### What you have to do
Where the material below has a line containing "yellow brick A12", start repeating exactly, and keep going through the line containing "lime brick G8:H10", with no other lines.

### Records shown
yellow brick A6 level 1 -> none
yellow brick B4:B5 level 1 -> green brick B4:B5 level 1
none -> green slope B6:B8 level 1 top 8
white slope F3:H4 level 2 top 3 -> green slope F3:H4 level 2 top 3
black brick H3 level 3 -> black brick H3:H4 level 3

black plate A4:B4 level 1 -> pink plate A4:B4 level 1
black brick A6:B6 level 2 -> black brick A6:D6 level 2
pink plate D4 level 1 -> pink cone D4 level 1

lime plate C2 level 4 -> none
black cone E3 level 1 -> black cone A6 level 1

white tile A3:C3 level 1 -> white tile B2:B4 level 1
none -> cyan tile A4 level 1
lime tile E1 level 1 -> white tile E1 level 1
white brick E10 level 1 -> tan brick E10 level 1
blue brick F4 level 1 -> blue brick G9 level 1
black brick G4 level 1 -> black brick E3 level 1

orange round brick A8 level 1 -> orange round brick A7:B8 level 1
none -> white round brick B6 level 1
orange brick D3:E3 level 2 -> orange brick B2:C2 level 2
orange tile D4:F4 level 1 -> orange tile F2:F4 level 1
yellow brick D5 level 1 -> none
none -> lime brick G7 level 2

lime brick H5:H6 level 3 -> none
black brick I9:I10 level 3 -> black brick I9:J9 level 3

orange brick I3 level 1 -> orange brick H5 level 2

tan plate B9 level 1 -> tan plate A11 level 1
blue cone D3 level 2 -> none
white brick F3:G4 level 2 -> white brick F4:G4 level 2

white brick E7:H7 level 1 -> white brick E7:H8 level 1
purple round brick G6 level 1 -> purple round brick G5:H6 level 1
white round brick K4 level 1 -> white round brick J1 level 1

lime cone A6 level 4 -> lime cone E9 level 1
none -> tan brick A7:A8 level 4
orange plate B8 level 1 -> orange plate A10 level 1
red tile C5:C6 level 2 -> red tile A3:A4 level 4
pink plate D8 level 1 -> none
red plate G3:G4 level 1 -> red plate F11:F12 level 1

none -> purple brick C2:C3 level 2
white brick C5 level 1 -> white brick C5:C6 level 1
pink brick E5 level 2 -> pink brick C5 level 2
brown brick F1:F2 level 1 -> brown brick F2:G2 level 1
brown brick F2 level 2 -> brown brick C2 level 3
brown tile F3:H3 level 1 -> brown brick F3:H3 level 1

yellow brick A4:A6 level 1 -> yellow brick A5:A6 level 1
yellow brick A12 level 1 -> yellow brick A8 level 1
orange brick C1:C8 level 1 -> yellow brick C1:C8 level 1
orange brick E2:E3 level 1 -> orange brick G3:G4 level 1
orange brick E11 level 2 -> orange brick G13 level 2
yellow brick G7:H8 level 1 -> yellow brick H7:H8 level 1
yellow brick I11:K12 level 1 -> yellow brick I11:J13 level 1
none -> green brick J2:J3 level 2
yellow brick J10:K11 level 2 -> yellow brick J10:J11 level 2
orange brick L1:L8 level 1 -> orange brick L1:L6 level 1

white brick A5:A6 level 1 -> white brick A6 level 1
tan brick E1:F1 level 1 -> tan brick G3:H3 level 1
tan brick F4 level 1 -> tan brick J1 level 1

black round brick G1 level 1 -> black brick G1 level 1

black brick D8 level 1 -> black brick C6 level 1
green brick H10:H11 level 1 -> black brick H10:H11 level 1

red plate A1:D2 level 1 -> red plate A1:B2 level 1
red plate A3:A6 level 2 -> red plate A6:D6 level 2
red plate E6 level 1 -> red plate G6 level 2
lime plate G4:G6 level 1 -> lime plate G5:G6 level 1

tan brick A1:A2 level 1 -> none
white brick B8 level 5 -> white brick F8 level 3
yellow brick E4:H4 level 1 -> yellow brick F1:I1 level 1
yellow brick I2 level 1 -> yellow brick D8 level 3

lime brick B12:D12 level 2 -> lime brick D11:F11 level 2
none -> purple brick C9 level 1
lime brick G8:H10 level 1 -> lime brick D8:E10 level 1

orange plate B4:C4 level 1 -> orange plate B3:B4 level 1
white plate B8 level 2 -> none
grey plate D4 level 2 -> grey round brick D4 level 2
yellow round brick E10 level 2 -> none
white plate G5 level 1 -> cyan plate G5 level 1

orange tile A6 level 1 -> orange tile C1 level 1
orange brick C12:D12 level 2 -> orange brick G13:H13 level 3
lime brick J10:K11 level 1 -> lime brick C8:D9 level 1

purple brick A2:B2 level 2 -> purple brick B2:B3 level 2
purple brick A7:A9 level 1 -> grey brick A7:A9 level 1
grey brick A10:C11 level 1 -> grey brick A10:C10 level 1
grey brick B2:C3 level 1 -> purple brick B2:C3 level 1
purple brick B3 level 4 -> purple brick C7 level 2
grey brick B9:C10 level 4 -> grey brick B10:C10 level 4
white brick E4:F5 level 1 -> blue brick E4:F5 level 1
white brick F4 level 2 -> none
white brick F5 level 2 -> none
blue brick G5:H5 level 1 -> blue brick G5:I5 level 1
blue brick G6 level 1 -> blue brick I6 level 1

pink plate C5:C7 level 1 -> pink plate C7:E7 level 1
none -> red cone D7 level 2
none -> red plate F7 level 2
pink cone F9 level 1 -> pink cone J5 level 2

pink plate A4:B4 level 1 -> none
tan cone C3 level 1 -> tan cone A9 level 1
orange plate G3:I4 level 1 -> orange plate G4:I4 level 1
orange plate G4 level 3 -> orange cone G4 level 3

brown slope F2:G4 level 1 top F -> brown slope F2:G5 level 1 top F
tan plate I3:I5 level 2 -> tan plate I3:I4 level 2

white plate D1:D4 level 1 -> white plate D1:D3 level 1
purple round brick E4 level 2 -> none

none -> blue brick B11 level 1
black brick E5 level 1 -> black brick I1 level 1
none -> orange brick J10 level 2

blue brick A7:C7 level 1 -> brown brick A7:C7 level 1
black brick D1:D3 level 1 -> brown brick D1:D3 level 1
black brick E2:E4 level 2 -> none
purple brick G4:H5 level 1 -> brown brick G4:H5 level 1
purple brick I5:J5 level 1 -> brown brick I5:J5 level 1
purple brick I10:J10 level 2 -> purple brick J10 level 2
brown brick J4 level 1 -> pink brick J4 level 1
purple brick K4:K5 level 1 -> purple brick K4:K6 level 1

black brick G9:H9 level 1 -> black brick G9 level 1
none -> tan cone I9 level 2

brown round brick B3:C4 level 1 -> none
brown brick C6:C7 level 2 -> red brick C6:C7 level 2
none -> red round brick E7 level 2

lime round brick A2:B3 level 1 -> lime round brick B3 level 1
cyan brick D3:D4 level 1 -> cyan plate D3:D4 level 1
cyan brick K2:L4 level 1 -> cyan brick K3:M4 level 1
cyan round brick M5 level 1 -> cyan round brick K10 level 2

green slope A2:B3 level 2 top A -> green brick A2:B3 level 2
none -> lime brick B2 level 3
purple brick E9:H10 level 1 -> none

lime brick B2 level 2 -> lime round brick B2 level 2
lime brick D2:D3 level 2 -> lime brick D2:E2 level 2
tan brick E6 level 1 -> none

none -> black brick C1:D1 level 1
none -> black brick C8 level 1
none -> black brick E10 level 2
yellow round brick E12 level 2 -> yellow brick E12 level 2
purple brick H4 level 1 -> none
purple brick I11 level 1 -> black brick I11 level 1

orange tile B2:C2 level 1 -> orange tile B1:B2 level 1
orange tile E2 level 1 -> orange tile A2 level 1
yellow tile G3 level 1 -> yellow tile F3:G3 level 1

### Response
yellow brick A12 level 1 -> yellow brick A8 level 1
orange brick C1:C8 level 1 -> yellow brick C1:C8 level 1
orange brick E2:E3 level 1 -> orange brick G3:G4 level 1
orange brick E11 level 2 -> orange brick G13 level 2
yellow brick G7:H8 level 1 -> yellow brick H7:H8 level 1
yellow brick I11:K12 level 1 -> yellow brick I11:J13 level 1
none -> green brick J2:J3 level 2
yellow brick J10:K11 level 2 -> yellow brick J10:J11 level 2
orange brick L1:L8 level 1 -> orange brick L1:L6 level 1

white brick A5:A6 level 1 -> white brick A6 level 1
tan brick E1:F1 level 1 -> tan brick G3:H3 level 1
tan brick F4 level 1 -> tan brick J1 level 1

black round brick G1 level 1 -> black brick G1 level 1

black brick D8 level 1 -> black brick C6 level 1
green brick H10:H11 level 1 -> black brick H10:H11 level 1

red plate A1:D2 level 1 -> red plate A1:B2 level 1
red plate A3:A6 level 2 -> red plate A6:D6 level 2
red plate E6 level 1 -> red plate G6 level 2
lime plate G4:G6 level 1 -> lime plate G5:G6 level 1

tan brick A1:A2 level 1 -> none
white brick B8 level 5 -> white brick F8 level 3
yellow brick E4:H4 level 1 -> yellow brick F1:I1 level 1
yellow brick I2 level 1 -> yellow brick D8 level 3

lime brick B12:D12 level 2 -> lime brick D11:F11 level 2
none -> purple brick C9 level 1
lime brick G8:H10 level 1 -> lime brick D8:E10 level 1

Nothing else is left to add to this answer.